- EXERCISE INSTRUCTIONS -
The entries that follow should be duplicated in full, without a single alteration.

____

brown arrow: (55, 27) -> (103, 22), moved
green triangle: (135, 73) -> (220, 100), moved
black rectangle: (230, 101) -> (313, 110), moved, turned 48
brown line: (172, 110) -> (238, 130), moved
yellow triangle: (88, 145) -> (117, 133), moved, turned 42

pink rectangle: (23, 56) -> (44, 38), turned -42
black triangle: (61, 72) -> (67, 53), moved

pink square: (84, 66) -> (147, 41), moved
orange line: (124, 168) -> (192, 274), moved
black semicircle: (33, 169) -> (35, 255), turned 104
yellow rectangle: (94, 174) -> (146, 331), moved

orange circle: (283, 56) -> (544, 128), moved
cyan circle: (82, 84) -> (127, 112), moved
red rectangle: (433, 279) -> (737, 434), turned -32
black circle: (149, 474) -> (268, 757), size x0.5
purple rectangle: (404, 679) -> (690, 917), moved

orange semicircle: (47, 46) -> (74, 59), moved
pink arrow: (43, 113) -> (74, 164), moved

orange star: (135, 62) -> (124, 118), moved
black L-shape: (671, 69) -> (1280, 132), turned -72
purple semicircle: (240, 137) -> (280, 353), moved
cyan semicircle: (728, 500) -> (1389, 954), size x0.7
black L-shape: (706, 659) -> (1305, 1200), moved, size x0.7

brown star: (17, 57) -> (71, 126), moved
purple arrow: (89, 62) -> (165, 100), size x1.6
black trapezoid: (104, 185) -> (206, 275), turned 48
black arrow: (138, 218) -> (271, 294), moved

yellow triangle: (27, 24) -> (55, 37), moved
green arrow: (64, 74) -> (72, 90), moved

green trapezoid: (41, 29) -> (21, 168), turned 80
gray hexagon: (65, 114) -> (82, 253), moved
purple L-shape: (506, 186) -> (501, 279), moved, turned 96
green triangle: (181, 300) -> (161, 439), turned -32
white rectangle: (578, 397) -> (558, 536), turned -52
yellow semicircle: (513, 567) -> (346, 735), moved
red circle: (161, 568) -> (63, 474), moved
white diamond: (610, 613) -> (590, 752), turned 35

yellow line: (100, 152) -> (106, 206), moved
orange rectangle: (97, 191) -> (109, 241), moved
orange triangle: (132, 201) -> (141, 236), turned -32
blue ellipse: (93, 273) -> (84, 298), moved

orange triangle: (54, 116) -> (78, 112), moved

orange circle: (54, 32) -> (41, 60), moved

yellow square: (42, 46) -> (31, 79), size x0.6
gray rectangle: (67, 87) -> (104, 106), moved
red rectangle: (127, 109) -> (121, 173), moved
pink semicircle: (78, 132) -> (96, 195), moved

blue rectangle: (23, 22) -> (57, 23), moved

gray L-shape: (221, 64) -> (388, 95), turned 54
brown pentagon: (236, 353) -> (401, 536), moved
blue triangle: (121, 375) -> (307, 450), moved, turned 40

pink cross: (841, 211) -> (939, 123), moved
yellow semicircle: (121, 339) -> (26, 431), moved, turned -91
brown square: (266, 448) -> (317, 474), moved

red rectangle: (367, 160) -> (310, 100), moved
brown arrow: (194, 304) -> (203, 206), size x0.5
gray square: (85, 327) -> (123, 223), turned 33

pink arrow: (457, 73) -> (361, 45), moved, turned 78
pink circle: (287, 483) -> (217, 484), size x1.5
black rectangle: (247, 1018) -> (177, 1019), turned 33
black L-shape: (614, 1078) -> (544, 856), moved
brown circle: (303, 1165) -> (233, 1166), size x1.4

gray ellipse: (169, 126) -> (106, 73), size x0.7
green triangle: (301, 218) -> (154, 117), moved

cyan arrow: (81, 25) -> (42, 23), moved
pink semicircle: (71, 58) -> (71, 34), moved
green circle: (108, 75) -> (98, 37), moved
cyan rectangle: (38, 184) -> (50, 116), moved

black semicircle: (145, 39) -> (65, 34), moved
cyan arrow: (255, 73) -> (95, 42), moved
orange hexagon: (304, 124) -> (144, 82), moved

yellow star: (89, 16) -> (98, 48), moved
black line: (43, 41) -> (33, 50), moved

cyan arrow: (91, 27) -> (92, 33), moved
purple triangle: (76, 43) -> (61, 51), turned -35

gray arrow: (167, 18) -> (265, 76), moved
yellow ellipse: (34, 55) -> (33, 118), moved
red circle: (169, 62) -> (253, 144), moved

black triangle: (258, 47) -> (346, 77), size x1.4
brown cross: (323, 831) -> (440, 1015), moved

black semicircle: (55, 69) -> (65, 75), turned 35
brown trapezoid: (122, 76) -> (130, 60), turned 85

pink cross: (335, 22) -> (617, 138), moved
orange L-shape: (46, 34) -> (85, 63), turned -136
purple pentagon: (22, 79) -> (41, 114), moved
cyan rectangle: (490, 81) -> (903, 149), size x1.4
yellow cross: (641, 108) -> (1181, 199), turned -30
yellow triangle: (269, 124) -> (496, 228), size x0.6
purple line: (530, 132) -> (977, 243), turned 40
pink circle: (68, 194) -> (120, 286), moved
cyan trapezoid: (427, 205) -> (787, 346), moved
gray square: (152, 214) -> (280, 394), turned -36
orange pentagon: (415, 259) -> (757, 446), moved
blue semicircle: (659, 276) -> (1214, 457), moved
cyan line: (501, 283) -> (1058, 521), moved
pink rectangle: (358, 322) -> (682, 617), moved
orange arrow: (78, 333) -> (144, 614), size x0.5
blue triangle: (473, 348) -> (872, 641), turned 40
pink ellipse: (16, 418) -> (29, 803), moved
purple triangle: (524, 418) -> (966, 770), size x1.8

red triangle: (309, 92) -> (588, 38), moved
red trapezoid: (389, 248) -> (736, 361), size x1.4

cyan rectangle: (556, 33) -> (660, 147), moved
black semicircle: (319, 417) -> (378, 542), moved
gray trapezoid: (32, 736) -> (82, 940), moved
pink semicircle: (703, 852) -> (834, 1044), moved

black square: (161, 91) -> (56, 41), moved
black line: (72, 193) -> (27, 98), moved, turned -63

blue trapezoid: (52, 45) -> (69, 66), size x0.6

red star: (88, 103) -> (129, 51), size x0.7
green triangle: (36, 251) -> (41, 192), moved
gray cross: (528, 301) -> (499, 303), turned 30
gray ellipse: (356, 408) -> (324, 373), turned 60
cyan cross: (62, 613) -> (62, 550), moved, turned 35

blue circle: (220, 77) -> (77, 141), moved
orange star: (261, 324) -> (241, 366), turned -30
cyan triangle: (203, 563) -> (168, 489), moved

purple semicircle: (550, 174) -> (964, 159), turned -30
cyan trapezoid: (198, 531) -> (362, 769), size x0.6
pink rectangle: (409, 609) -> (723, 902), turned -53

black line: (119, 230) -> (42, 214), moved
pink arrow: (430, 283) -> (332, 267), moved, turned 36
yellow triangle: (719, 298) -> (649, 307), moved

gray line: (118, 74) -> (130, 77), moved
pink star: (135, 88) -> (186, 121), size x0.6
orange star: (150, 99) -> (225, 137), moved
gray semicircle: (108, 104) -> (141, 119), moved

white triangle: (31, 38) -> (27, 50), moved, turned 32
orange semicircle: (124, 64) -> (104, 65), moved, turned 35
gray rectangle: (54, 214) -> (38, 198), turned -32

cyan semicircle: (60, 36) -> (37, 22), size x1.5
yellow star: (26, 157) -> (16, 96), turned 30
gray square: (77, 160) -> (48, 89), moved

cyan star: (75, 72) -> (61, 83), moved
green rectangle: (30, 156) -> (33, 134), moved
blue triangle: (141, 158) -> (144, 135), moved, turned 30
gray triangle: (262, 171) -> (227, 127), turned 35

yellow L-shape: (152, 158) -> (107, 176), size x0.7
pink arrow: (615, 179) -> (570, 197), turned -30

____

- TASK SOLUTION -
brown arrow: (55, 27) -> (103, 22), moved
green triangle: (135, 73) -> (220, 100), moved
black rectangle: (230, 101) -> (313, 110), moved, turned 48
brown line: (172, 110) -> (238, 130), moved
yellow triangle: (88, 145) -> (117, 133), moved, turned 42

pink rectangle: (23, 56) -> (44, 38), turned -42
black triangle: (61, 72) -> (67, 53), moved

pink square: (84, 66) -> (147, 41), moved
orange line: (124, 168) -> (192, 274), moved
black semicircle: (33, 169) -> (35, 255), turned 104
yellow rectangle: (94, 174) -> (146, 331), moved

orange circle: (283, 56) -> (544, 128), moved
cyan circle: (82, 84) -> (127, 112), moved
red rectangle: (433, 279) -> (737, 434), turned -32
black circle: (149, 474) -> (268, 757), size x0.5
purple rectangle: (404, 679) -> (690, 917), moved

orange semicircle: (47, 46) -> (74, 59), moved
pink arrow: (43, 113) -> (74, 164), moved

orange star: (135, 62) -> (124, 118), moved
black L-shape: (671, 69) -> (1280, 132), turned -72
purple semicircle: (240, 137) -> (280, 353), moved
cyan semicircle: (728, 500) -> (1389, 954), size x0.7
black L-shape: (706, 659) -> (1305, 1200), moved, size x0.7

brown star: (17, 57) -> (71, 126), moved
purple arrow: (89, 62) -> (165, 100), size x1.6
black trapezoid: (104, 185) -> (206, 275), turned 48
black arrow: (138, 218) -> (271, 294), moved

yellow triangle: (27, 24) -> (55, 37), moved
green arrow: (64, 74) -> (72, 90), moved

green trapezoid: (41, 29) -> (21, 168), turned 80
gray hexagon: (65, 114) -> (82, 253), moved
purple L-shape: (506, 186) -> (501, 279), moved, turned 96
green triangle: (181, 300) -> (161, 439), turned -32
white rectangle: (578, 397) -> (558, 536), turned -52
yellow semicircle: (513, 567) -> (346, 735), moved
red circle: (161, 568) -> (63, 474), moved
white diamond: (610, 613) -> (590, 752), turned 35

yellow line: (100, 152) -> (106, 206), moved
orange rectangle: (97, 191) -> (109, 241), moved
orange triangle: (132, 201) -> (141, 236), turned -32
blue ellipse: (93, 273) -> (84, 298), moved

orange triangle: (54, 116) -> (78, 112), moved

orange circle: (54, 32) -> (41, 60), moved

yellow square: (42, 46) -> (31, 79), size x0.6
gray rectangle: (67, 87) -> (104, 106), moved
red rectangle: (127, 109) -> (121, 173), moved
pink semicircle: (78, 132) -> (96, 195), moved

blue rectangle: (23, 22) -> (57, 23), moved

gray L-shape: (221, 64) -> (388, 95), turned 54
brown pentagon: (236, 353) -> (401, 536), moved
blue triangle: (121, 375) -> (307, 450), moved, turned 40

pink cross: (841, 211) -> (939, 123), moved
yellow semicircle: (121, 339) -> (26, 431), moved, turned -91
brown square: (266, 448) -> (317, 474), moved

red rectangle: (367, 160) -> (310, 100), moved
brown arrow: (194, 304) -> (203, 206), size x0.5
gray square: (85, 327) -> (123, 223), turned 33

pink arrow: (457, 73) -> (361, 45), moved, turned 78
pink circle: (287, 483) -> (217, 484), size x1.5
black rectangle: (247, 1018) -> (177, 1019), turned 33
black L-shape: (614, 1078) -> (544, 856), moved
brown circle: (303, 1165) -> (233, 1166), size x1.4

gray ellipse: (169, 126) -> (106, 73), size x0.7
green triangle: (301, 218) -> (154, 117), moved

cyan arrow: (81, 25) -> (42, 23), moved
pink semicircle: (71, 58) -> (71, 34), moved
green circle: (108, 75) -> (98, 37), moved
cyan rectangle: (38, 184) -> (50, 116), moved

black semicircle: (145, 39) -> (65, 34), moved
cyan arrow: (255, 73) -> (95, 42), moved
orange hexagon: (304, 124) -> (144, 82), moved

yellow star: (89, 16) -> (98, 48), moved
black line: (43, 41) -> (33, 50), moved

cyan arrow: (91, 27) -> (92, 33), moved
purple triangle: (76, 43) -> (61, 51), turned -35

gray arrow: (167, 18) -> (265, 76), moved
yellow ellipse: (34, 55) -> (33, 118), moved
red circle: (169, 62) -> (253, 144), moved

black triangle: (258, 47) -> (346, 77), size x1.4
brown cross: (323, 831) -> (440, 1015), moved

black semicircle: (55, 69) -> (65, 75), turned 35
brown trapezoid: (122, 76) -> (130, 60), turned 85

pink cross: (335, 22) -> (617, 138), moved
orange L-shape: (46, 34) -> (85, 63), turned -136
purple pentagon: (22, 79) -> (41, 114), moved
cyan rectangle: (490, 81) -> (903, 149), size x1.4
yellow cross: (641, 108) -> (1181, 199), turned -30
yellow triangle: (269, 124) -> (496, 228), size x0.6
purple line: (530, 132) -> (977, 243), turned 40
pink circle: (68, 194) -> (120, 286), moved
cyan trapezoid: (427, 205) -> (787, 346), moved
gray square: (152, 214) -> (280, 394), turned -36
orange pentagon: (415, 259) -> (757, 446), moved
blue semicircle: (659, 276) -> (1214, 457), moved
cyan line: (501, 283) -> (1058, 521), moved
pink rectangle: (358, 322) -> (682, 617), moved
orange arrow: (78, 333) -> (144, 614), size x0.5
blue triangle: (473, 348) -> (872, 641), turned 40
pink ellipse: (16, 418) -> (29, 803), moved
purple triangle: (524, 418) -> (966, 770), size x1.8

red triangle: (309, 92) -> (588, 38), moved
red trapezoid: (389, 248) -> (736, 361), size x1.4

cyan rectangle: (556, 33) -> (660, 147), moved
black semicircle: (319, 417) -> (378, 542), moved
gray trapezoid: (32, 736) -> (82, 940), moved
pink semicircle: (703, 852) -> (834, 1044), moved

black square: (161, 91) -> (56, 41), moved
black line: (72, 193) -> (27, 98), moved, turned -63

blue trapezoid: (52, 45) -> (69, 66), size x0.6

red star: (88, 103) -> (129, 51), size x0.7
green triangle: (36, 251) -> (41, 192), moved
gray cross: (528, 301) -> (499, 303), turned 30
gray ellipse: (356, 408) -> (324, 373), turned 60
cyan cross: (62, 613) -> (62, 550), moved, turned 35

blue circle: (220, 77) -> (77, 141), moved
orange star: (261, 324) -> (241, 366), turned -30
cyan triangle: (203, 563) -> (168, 489), moved

purple semicircle: (550, 174) -> (964, 159), turned -30
cyan trapezoid: (198, 531) -> (362, 769), size x0.6
pink rectangle: (409, 609) -> (723, 902), turned -53

black line: (119, 230) -> (42, 214), moved
pink arrow: (430, 283) -> (332, 267), moved, turned 36
yellow triangle: (719, 298) -> (649, 307), moved

gray line: (118, 74) -> (130, 77), moved
pink star: (135, 88) -> (186, 121), size x0.6
orange star: (150, 99) -> (225, 137), moved
gray semicircle: (108, 104) -> (141, 119), moved

white triangle: (31, 38) -> (27, 50), moved, turned 32
orange semicircle: (124, 64) -> (104, 65), moved, turned 35
gray rectangle: (54, 214) -> (38, 198), turned -32

cyan semicircle: (60, 36) -> (37, 22), size x1.5
yellow star: (26, 157) -> (16, 96), turned 30
gray square: (77, 160) -> (48, 89), moved

cyan star: (75, 72) -> (61, 83), moved
green rectangle: (30, 156) -> (33, 134), moved
blue triangle: (141, 158) -> (144, 135), moved, turned 30
gray triangle: (262, 171) -> (227, 127), turned 35

yellow L-shape: (152, 158) -> (107, 176), size x0.7
pink arrow: (615, 179) -> (570, 197), turned -30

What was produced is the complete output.